Segment Start: EXERCISE INPUT

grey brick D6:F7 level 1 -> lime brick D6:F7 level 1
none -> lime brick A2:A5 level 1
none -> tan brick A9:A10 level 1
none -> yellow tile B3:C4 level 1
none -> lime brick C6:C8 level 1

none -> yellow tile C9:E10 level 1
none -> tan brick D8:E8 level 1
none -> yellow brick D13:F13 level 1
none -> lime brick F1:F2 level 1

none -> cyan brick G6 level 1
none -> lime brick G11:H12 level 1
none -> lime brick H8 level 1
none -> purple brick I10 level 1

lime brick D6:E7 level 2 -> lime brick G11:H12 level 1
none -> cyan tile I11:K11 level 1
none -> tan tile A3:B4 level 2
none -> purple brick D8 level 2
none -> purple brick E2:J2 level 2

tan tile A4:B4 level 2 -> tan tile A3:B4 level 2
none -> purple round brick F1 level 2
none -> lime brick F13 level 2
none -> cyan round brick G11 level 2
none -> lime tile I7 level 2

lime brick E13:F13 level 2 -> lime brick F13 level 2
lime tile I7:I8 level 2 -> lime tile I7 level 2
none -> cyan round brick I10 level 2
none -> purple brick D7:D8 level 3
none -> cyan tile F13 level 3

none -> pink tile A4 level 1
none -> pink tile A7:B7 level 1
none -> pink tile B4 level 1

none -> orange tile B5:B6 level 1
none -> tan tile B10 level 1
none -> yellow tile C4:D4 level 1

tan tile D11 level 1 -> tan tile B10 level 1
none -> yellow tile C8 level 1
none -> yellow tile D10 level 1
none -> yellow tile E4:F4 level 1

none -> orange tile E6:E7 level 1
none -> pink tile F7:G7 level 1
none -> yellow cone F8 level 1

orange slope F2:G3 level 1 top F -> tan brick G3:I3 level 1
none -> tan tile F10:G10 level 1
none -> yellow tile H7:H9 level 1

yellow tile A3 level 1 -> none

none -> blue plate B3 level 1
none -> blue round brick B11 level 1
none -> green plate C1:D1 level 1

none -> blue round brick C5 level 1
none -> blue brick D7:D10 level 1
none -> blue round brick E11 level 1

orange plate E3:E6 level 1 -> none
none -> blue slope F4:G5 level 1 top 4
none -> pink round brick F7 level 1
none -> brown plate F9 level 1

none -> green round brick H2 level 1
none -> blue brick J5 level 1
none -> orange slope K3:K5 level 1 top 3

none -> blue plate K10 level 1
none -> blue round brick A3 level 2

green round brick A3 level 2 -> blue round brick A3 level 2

Segment End: EXERCISE INPUT

**YOUR ASSIGNMENT:**
Wherever the line holding "none -> yellow tile C9:E10 level 1" falls in the entries above, copy exactly from it through the line holding "none -> lime tile I7 level 2", inclusive, and add nothing.

**RESULT OF THE TASK:**
none -> yellow tile C9:E10 level 1
none -> tan brick D8:E8 level 1
none -> yellow brick D13:F13 level 1
none -> lime brick F1:F2 level 1

none -> cyan brick G6 level 1
none -> lime brick G11:H12 level 1
none -> lime brick H8 level 1
none -> purple brick I10 level 1

lime brick D6:E7 level 2 -> lime brick G11:H12 level 1
none -> cyan tile I11:K11 level 1
none -> tan tile A3:B4 level 2
none -> purple brick D8 level 2
none -> purple brick E2:J2 level 2

tan tile A4:B4 level 2 -> tan tile A3:B4 level 2
none -> purple round brick F1 level 2
none -> lime brick F13 level 2
none -> cyan round brick G11 level 2
none -> lime tile I7 level 2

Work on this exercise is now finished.